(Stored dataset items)

BEGIN

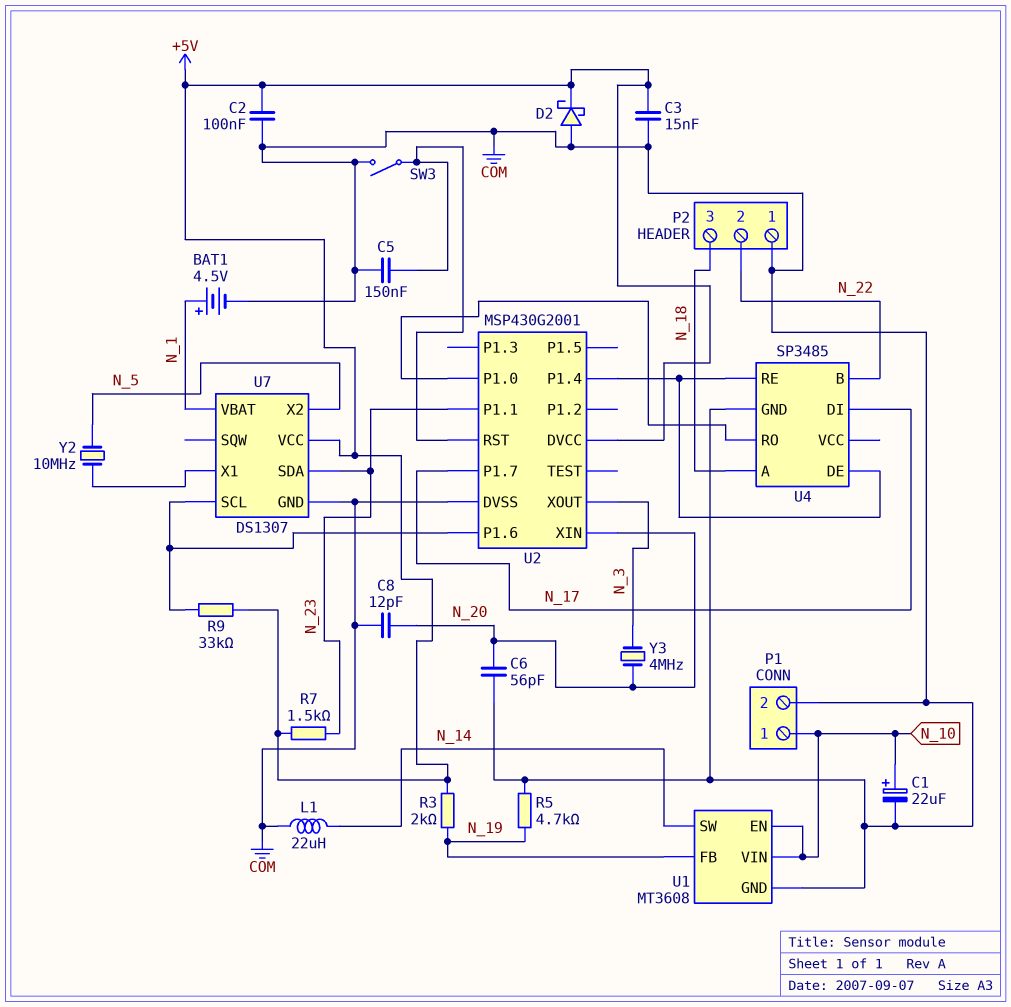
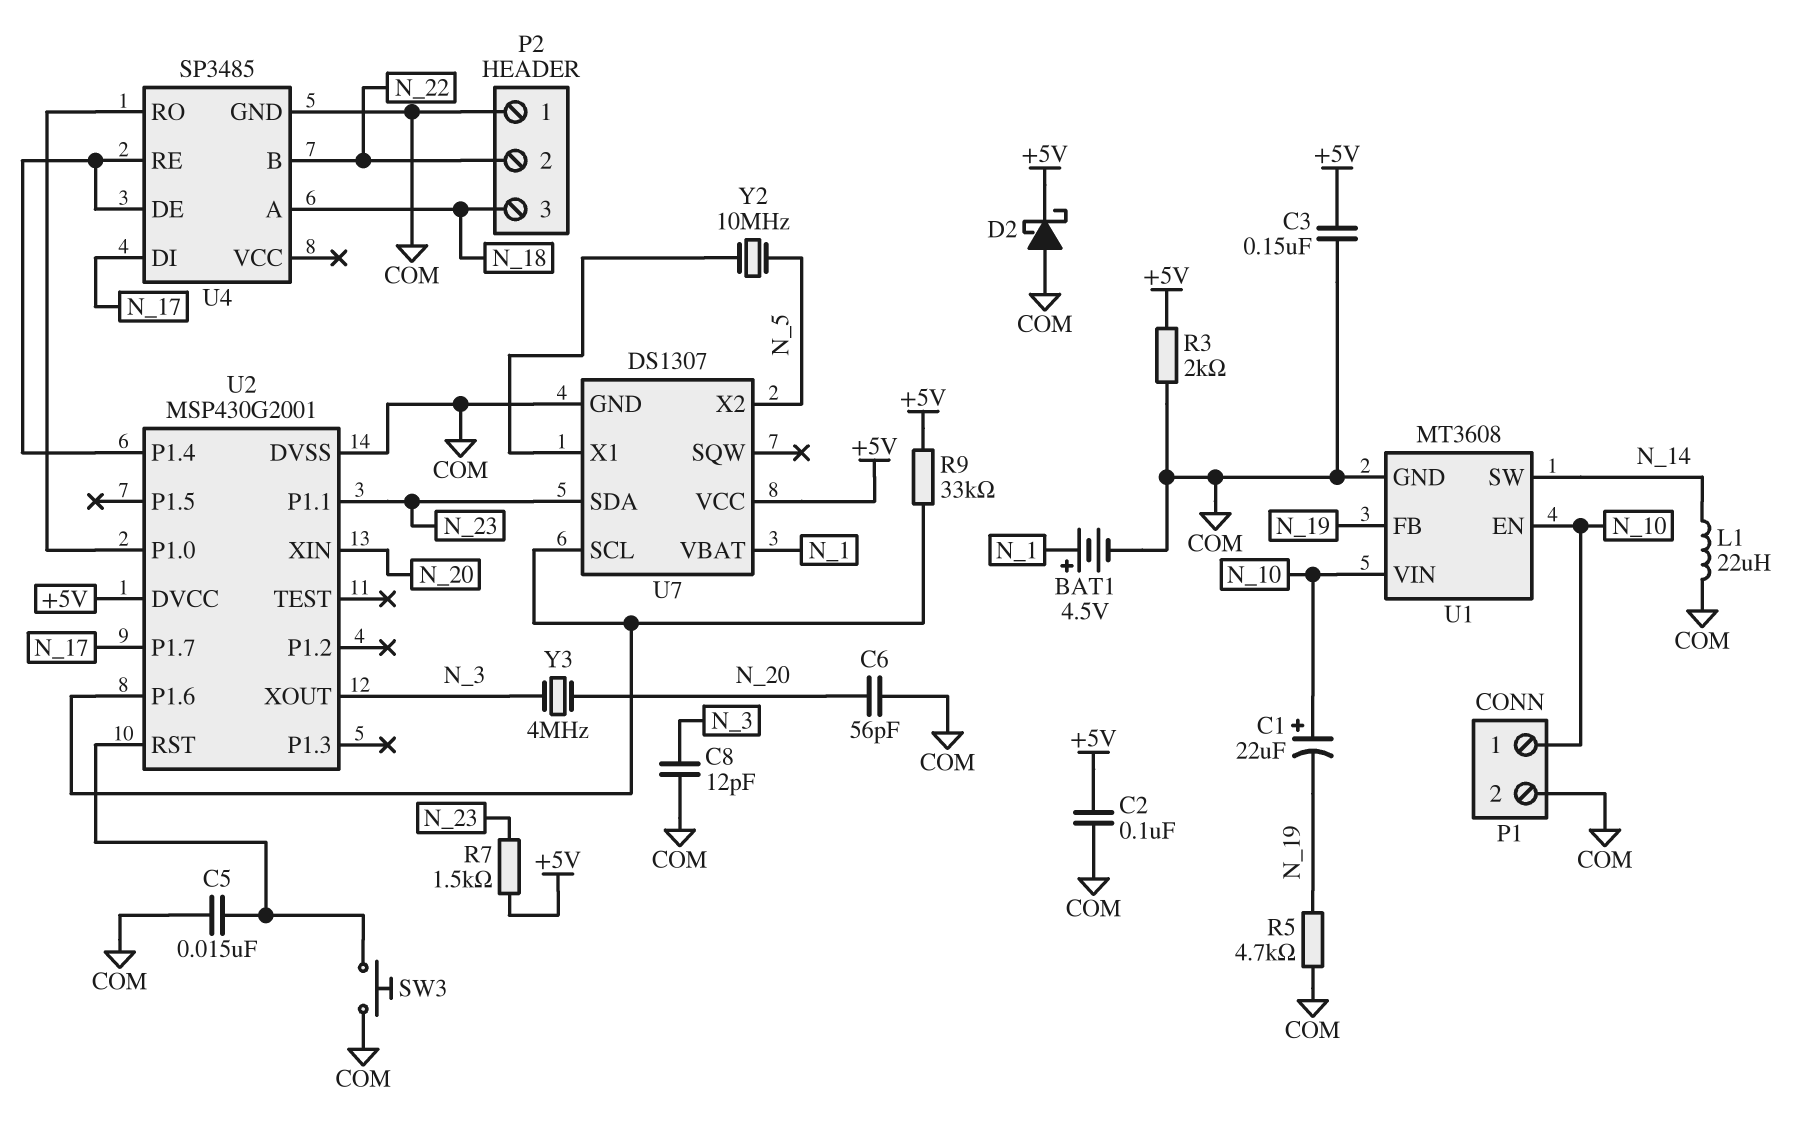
C1: 22uF (plus N_10, minus COM) -> 22uF (plus N_10, minus N_19)
C3: 15nF (+5V, COM) -> 150nF (+5V, COM)
C5: 150nF (COM, U2/RST) -> 15nF (COM, U2/RST)
C8: 12pF (COM, N_20) -> 12pF (COM, N_3)
R3: 2k (+5V, N_19) -> 2k (+5V, COM)
SW3: switch (COM, U2/RST) -> button (COM, U2/RST)

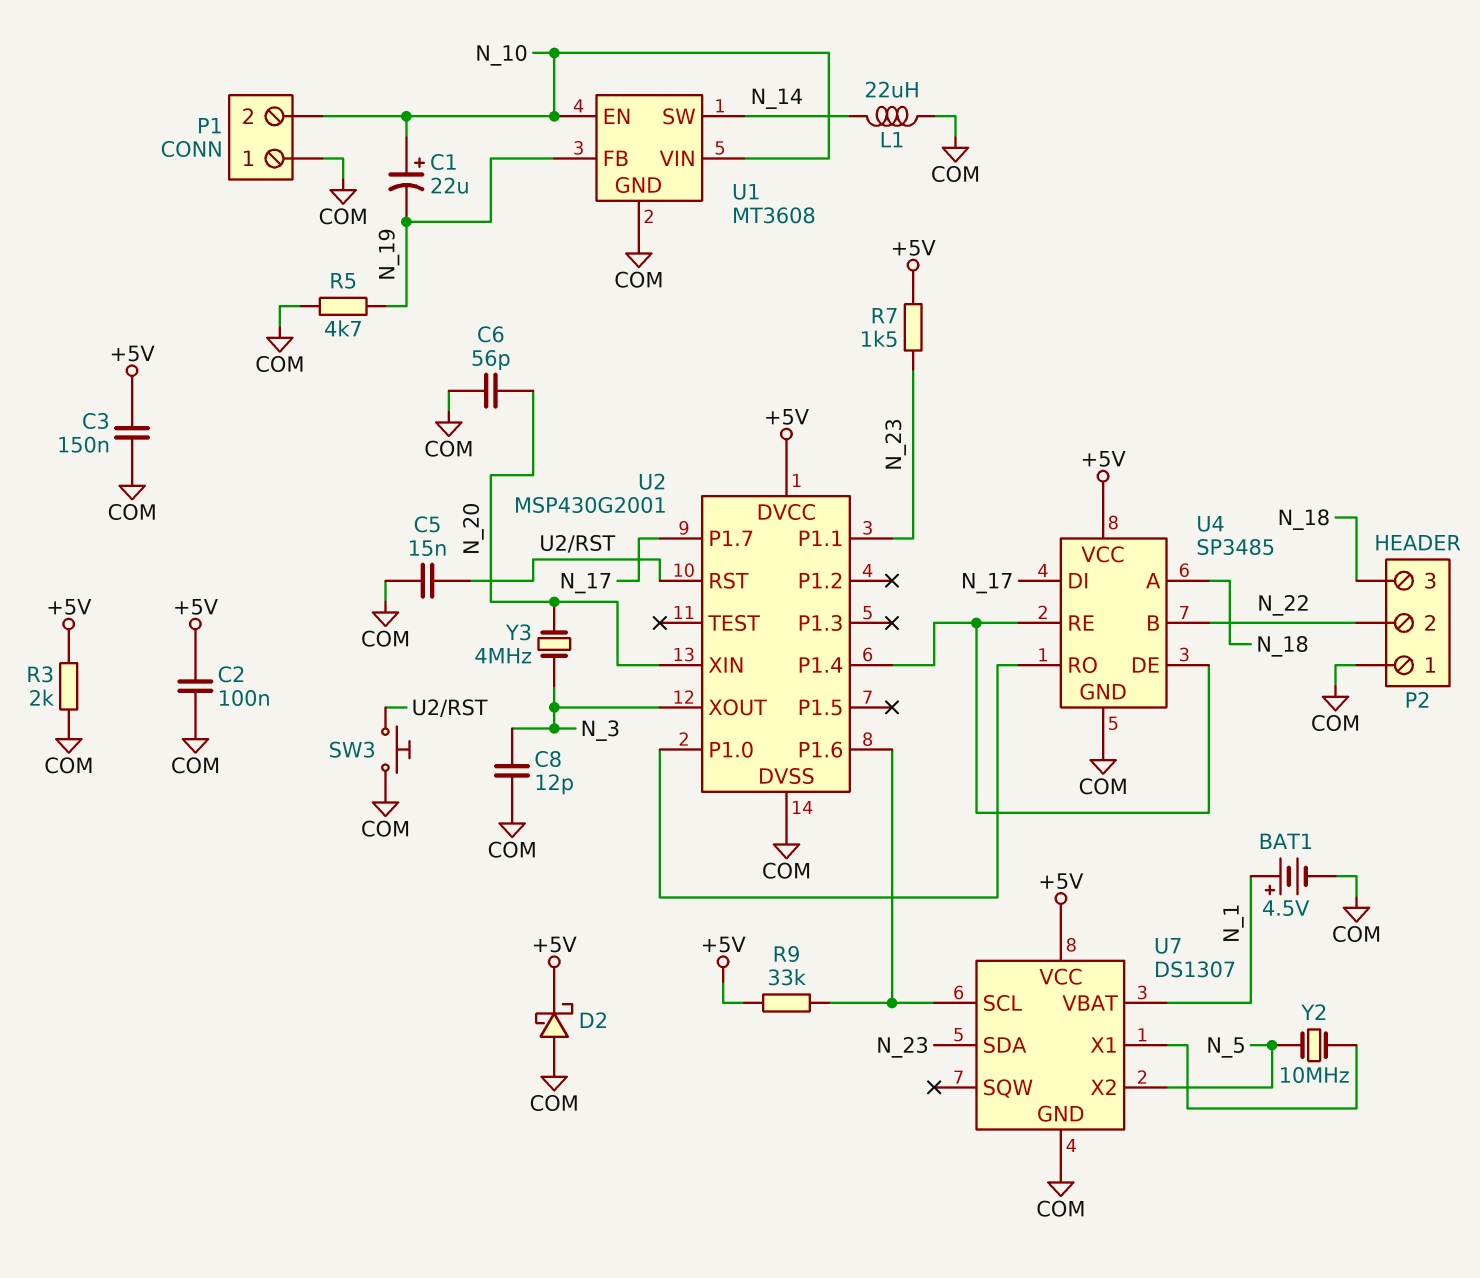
P1 pin 1: N_10 -> COM
P1 pin 2: COM -> N_10
U4 pin VCC: none -> +5V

END

WORK TASK: Restate each line above exactly, keeping pictures out.

TASK ANSWER:
C1: 22uF (plus N_10, minus COM) -> 22uF (plus N_10, minus N_19)
C3: 15nF (+5V, COM) -> 150nF (+5V, COM)
C5: 150nF (COM, U2/RST) -> 15nF (COM, U2/RST)
C8: 12pF (COM, N_20) -> 12pF (COM, N_3)
R3: 2k (+5V, N_19) -> 2k (+5V, COM)
SW3: switch (COM, U2/RST) -> button (COM, U2/RST)

P1 pin 1: N_10 -> COM
P1 pin 2: COM -> N_10
U4 pin VCC: none -> +5V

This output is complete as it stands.